EXERCISE PROMPT:
Would you restate every entry below word for word? Leave out the pictures.

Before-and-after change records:
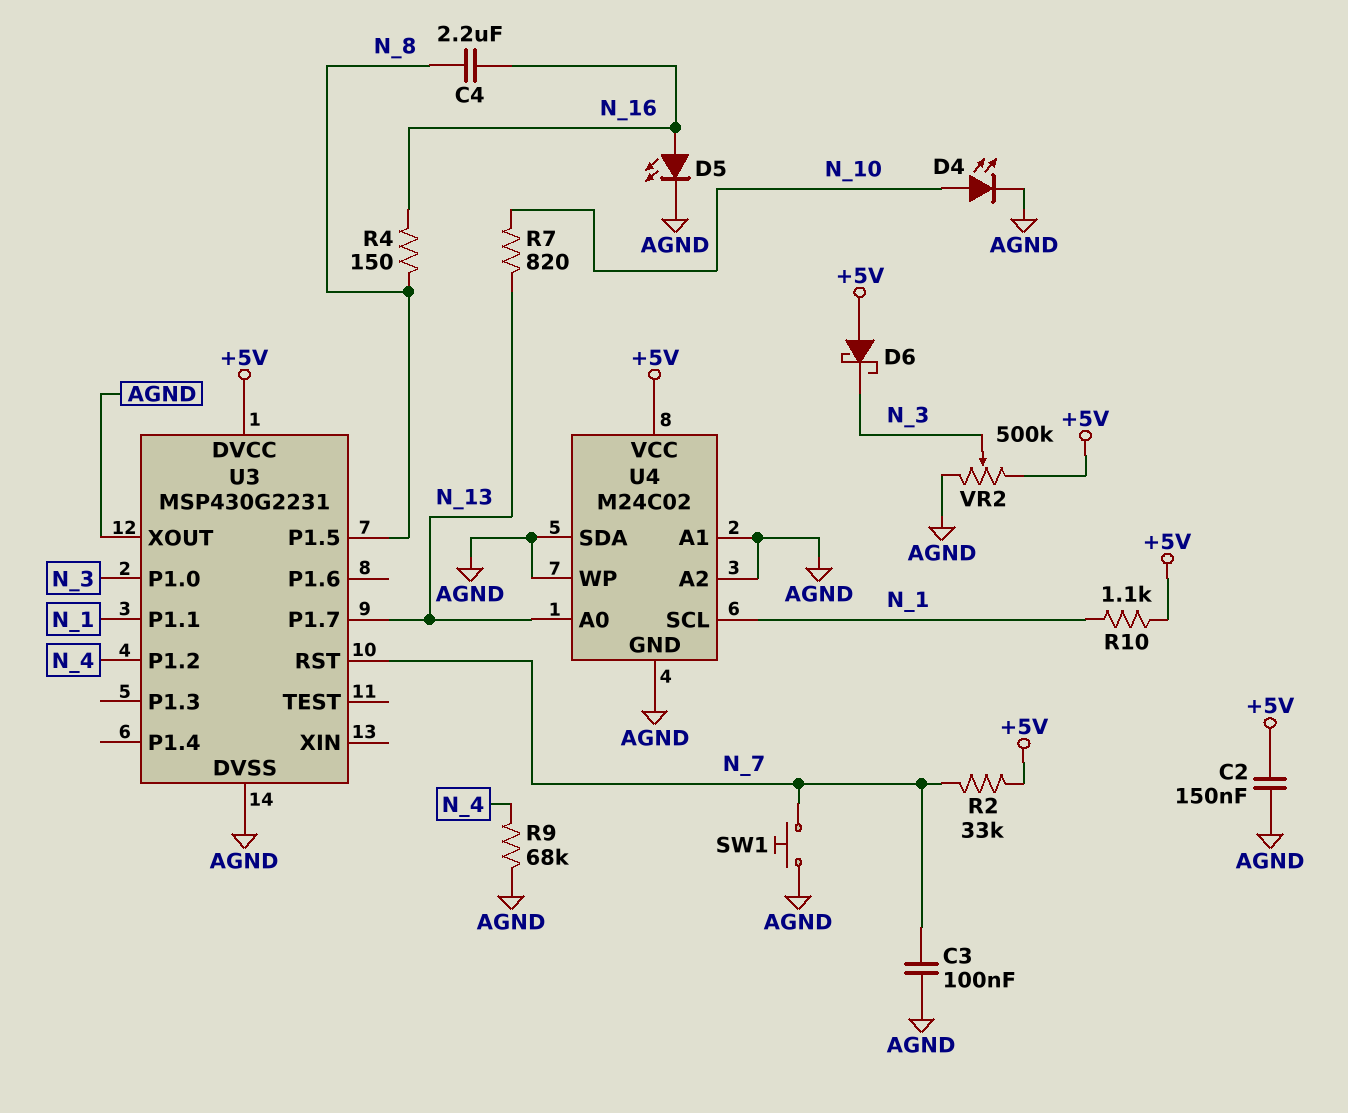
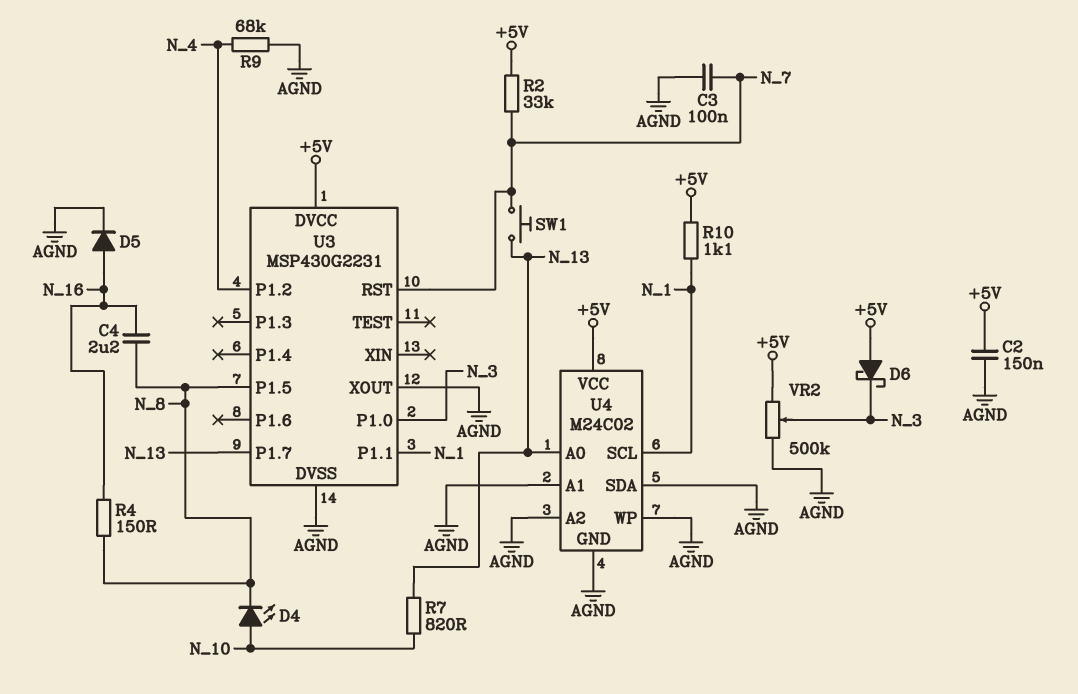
D4: LED (A N_10, K AGND) -> LED (A N_10, K N_8)
D5: LED (A N_16, K AGND) -> diode (A N_16, K AGND)
SW1: button (AGND, N_7) -> button (N_7, N_13)

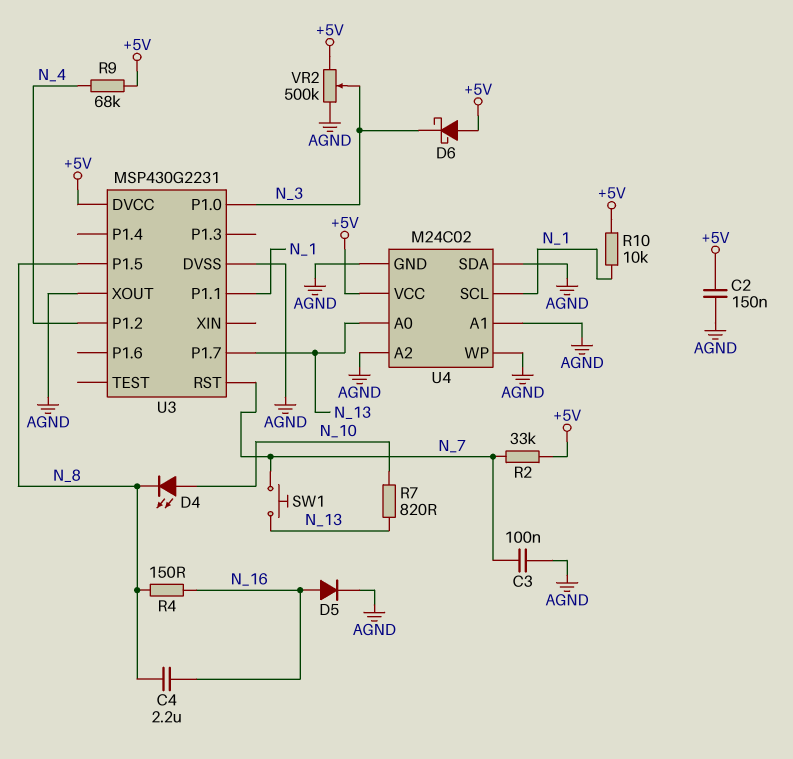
R9: 68k (AGND, N_4) -> 68k (+5V, N_4)
R10: 1.1k (+5V, N_1) -> 10k (+5V, N_1)

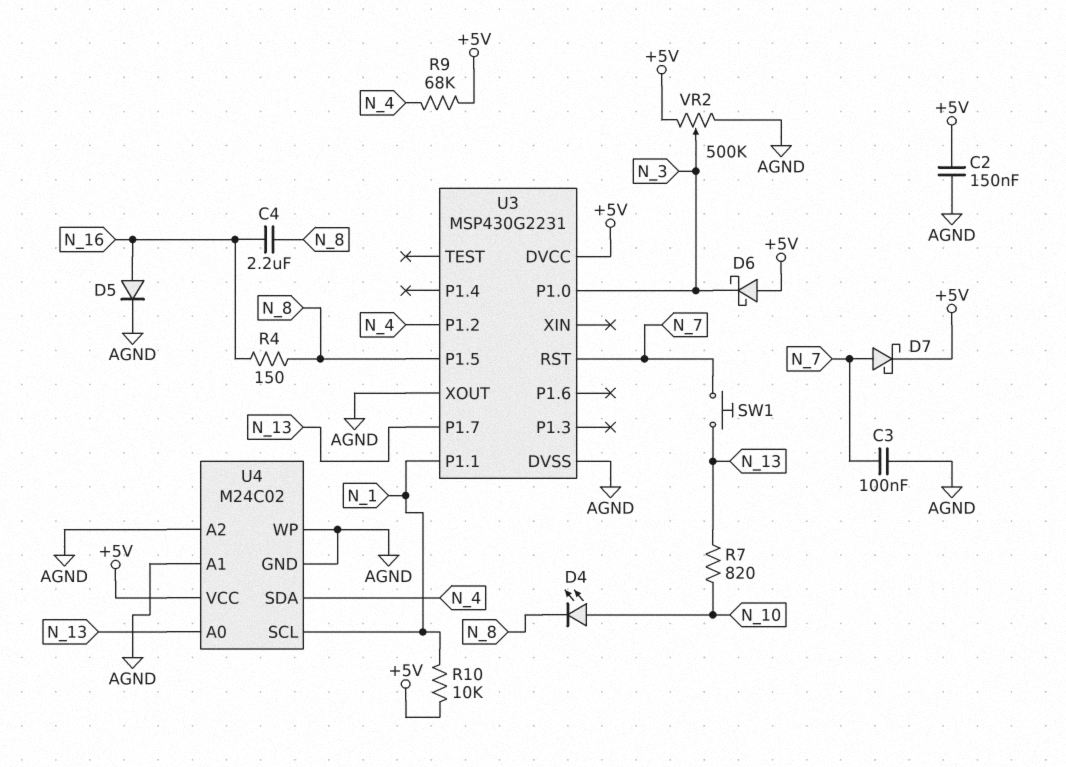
D7: none -> schottky (A N_7, K +5V)
R2: 33k (+5V, N_7) -> none
U4 pin SDA: AGND -> N_4

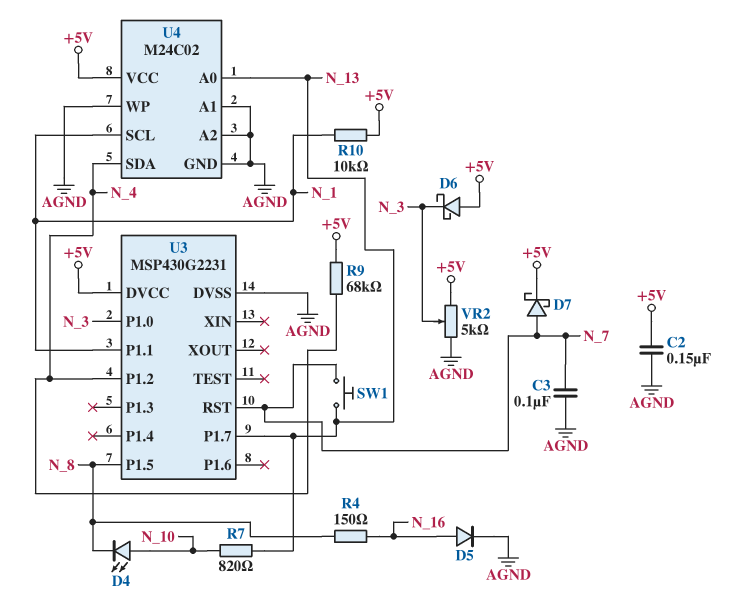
C4: 2.2uF (N_8, N_16) -> none
U3 pin XOUT: AGND -> none
VR2: 500k (+5V, AGND, wiper N_3) -> 5k (+5V, AGND, wiper N_3)

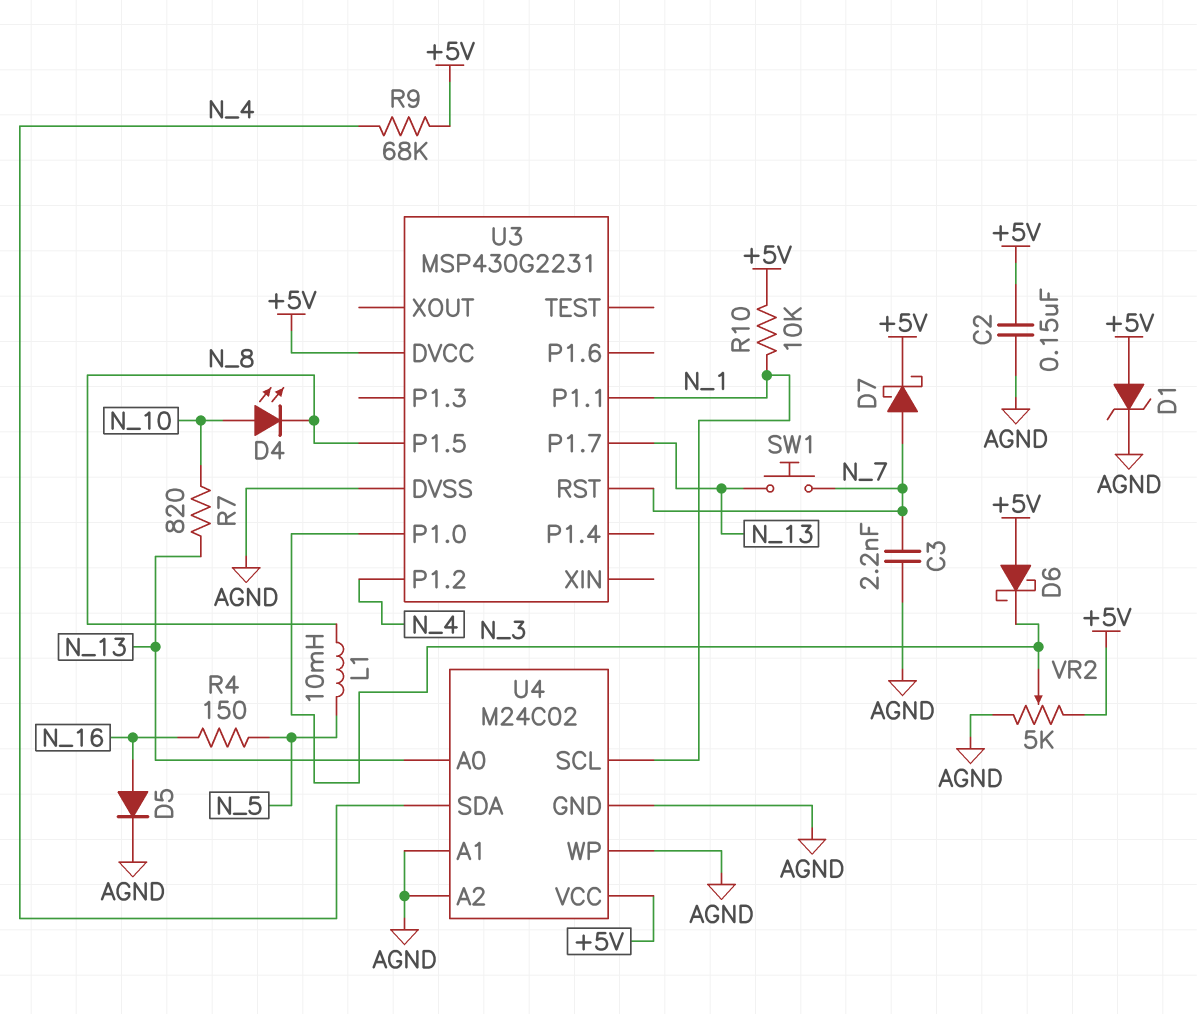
C3: 100nF (AGND, N_7) -> 2.2nF (AGND, N_7)
D1: none -> zener (A +5V, K AGND)
L1: none -> 10mH (N_5, N_8)
R4: 150 (N_8, N_16) -> 150 (N_5, N_16)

WRITTEN SOLUTION:
D4: LED (A N_10, K AGND) -> LED (A N_10, K N_8)
D5: LED (A N_16, K AGND) -> diode (A N_16, K AGND)
SW1: button (AGND, N_7) -> button (N_7, N_13)

R9: 68k (AGND, N_4) -> 68k (+5V, N_4)
R10: 1.1k (+5V, N_1) -> 10k (+5V, N_1)

D7: none -> schottky (A N_7, K +5V)
R2: 33k (+5V, N_7) -> none
U4 pin SDA: AGND -> N_4

C4: 2.2uF (N_8, N_16) -> none
U3 pin XOUT: AGND -> none
VR2: 500k (+5V, AGND, wiper N_3) -> 5k (+5V, AGND, wiper N_3)

C3: 100nF (AGND, N_7) -> 2.2nF (AGND, N_7)
D1: none -> zener (A +5V, K AGND)
L1: none -> 10mH (N_5, N_8)
R4: 150 (N_8, N_16) -> 150 (N_5, N_16)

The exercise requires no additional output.